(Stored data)
|---|

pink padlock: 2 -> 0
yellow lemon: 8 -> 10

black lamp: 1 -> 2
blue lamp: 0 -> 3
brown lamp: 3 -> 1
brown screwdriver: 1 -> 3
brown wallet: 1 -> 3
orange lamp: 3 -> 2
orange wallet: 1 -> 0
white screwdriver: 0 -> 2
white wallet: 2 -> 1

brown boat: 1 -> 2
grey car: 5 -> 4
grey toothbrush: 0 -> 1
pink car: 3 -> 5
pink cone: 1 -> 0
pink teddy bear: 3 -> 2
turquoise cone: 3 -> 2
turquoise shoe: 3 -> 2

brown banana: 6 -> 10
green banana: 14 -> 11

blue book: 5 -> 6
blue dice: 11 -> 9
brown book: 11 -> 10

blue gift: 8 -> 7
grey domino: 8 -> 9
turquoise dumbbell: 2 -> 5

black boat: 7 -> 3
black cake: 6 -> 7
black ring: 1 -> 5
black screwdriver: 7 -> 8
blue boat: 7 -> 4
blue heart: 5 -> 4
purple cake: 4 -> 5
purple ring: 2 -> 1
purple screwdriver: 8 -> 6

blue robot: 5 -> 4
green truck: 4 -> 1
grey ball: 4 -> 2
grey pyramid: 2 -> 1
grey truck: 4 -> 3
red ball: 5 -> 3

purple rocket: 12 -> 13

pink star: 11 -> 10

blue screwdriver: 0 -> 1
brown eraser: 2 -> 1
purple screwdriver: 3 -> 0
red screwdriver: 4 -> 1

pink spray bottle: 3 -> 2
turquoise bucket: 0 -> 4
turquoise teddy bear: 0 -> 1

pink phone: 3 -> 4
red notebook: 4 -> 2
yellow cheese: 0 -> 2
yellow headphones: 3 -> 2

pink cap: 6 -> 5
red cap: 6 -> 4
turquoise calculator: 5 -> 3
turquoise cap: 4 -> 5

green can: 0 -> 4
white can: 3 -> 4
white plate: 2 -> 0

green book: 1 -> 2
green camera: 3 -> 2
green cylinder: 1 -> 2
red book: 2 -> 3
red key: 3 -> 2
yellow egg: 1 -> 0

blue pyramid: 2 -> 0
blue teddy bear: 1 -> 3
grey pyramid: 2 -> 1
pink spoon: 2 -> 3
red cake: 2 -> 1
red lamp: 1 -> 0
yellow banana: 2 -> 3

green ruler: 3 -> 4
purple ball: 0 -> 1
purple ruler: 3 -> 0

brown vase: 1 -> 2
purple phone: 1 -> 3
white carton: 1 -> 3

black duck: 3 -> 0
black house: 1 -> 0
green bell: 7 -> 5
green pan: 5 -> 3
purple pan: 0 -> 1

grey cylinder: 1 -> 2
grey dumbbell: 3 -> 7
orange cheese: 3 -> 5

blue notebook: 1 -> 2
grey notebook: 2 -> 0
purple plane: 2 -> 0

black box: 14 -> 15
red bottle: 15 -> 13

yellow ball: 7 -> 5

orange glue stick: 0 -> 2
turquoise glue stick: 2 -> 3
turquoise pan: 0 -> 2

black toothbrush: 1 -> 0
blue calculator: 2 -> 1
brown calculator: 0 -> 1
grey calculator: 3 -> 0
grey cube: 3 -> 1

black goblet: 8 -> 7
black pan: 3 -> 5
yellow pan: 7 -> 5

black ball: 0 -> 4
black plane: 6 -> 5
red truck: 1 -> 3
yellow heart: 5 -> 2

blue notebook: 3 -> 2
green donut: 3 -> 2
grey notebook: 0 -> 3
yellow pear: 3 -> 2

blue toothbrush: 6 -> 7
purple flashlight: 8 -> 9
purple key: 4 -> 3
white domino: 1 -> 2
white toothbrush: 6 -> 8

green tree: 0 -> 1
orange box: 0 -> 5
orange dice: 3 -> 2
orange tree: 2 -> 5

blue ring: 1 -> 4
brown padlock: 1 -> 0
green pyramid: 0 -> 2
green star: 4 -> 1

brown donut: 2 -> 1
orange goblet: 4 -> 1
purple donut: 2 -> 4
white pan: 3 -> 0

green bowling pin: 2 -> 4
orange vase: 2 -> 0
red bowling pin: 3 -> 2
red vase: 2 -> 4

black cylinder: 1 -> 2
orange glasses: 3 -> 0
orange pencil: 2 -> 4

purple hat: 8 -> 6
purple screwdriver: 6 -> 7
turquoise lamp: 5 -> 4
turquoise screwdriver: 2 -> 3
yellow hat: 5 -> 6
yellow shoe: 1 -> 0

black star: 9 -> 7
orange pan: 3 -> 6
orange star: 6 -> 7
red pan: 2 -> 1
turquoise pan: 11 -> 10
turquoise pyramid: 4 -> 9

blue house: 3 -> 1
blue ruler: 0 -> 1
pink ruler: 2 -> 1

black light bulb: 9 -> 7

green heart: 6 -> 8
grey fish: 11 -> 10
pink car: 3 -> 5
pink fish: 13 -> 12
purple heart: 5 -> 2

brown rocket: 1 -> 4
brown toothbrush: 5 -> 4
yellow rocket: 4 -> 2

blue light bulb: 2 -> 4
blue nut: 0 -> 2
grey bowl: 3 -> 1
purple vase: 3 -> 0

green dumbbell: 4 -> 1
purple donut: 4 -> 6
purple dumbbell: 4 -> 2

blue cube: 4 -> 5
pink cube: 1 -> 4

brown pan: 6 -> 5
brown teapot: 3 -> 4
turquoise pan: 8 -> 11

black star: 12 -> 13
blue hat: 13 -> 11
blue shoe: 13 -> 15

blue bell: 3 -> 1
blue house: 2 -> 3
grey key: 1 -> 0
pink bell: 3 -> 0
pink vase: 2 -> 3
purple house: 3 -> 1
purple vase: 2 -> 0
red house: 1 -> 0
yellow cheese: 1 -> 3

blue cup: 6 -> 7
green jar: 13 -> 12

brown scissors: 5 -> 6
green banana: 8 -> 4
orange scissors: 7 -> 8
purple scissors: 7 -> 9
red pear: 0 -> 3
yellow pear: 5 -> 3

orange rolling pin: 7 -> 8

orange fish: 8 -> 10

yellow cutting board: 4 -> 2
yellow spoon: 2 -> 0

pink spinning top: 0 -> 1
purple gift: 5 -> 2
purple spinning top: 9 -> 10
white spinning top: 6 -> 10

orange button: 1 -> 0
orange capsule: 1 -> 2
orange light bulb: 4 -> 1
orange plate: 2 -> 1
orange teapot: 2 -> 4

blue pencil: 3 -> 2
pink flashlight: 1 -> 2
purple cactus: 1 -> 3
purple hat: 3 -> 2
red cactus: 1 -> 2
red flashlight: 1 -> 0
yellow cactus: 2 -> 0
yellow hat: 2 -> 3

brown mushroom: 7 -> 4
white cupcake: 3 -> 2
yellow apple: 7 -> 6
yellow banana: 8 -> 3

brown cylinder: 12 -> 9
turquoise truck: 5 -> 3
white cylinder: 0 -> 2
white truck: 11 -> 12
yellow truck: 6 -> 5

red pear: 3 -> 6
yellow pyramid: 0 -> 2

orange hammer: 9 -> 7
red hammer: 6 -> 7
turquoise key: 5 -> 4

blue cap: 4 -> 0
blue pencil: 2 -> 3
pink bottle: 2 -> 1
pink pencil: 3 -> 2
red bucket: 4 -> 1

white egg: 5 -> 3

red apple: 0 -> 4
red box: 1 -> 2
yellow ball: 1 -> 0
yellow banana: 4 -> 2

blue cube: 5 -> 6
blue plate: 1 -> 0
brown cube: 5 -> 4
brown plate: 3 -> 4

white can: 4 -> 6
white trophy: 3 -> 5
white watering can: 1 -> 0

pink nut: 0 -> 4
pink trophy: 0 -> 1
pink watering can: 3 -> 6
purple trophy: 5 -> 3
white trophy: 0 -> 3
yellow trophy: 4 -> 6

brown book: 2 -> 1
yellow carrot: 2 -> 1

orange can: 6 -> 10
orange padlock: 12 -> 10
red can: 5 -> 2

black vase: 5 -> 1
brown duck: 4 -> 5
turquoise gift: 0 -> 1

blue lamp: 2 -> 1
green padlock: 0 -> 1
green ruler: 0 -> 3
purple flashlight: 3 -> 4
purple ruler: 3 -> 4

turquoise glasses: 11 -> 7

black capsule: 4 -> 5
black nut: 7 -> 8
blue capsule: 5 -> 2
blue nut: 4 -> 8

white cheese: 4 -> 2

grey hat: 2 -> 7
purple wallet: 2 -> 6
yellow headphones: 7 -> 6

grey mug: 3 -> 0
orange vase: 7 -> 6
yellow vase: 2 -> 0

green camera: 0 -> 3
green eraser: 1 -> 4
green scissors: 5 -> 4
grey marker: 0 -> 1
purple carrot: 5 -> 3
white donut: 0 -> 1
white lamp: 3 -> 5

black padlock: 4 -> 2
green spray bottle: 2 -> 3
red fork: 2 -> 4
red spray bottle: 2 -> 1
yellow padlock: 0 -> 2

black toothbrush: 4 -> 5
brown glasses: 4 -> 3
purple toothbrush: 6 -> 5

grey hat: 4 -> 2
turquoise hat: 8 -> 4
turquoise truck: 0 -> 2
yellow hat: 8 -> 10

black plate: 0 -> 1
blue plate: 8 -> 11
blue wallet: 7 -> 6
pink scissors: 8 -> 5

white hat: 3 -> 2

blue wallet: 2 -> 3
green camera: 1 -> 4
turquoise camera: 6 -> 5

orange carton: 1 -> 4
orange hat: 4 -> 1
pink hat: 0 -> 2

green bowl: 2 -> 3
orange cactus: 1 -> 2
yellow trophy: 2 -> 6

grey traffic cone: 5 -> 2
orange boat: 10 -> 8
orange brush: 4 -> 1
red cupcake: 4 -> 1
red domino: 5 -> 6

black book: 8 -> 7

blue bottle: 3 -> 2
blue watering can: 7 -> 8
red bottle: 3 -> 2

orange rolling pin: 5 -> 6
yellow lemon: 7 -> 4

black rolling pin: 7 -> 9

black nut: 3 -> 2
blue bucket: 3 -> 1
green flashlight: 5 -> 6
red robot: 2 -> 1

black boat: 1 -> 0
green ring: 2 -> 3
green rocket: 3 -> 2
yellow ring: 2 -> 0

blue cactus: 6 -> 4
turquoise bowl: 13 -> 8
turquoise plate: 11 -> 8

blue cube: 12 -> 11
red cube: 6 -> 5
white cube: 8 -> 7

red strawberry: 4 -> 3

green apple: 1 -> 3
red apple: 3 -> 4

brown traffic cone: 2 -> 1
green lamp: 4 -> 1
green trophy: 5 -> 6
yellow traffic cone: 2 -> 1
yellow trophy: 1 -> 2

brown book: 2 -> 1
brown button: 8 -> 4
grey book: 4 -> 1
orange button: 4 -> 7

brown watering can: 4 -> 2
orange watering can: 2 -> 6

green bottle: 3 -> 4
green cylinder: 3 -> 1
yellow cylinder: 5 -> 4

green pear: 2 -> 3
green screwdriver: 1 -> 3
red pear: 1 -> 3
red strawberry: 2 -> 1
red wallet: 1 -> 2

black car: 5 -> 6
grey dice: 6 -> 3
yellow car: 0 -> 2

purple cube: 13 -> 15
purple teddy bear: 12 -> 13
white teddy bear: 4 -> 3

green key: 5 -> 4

|---|

> Exercise
Give the number of lines containing "flashlight" in the entries, and no other text.

> Solution for this exercise
5